ENTRIES SHOWN:
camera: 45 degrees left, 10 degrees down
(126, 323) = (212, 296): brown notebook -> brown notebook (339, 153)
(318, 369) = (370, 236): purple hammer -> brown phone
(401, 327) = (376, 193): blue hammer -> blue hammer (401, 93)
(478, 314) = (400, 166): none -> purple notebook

EXERCISE GOAL: Determine how many lines in the data contain the string "hammer", and give the number only.

OUTPUT FOR THIS EXERCISE: 2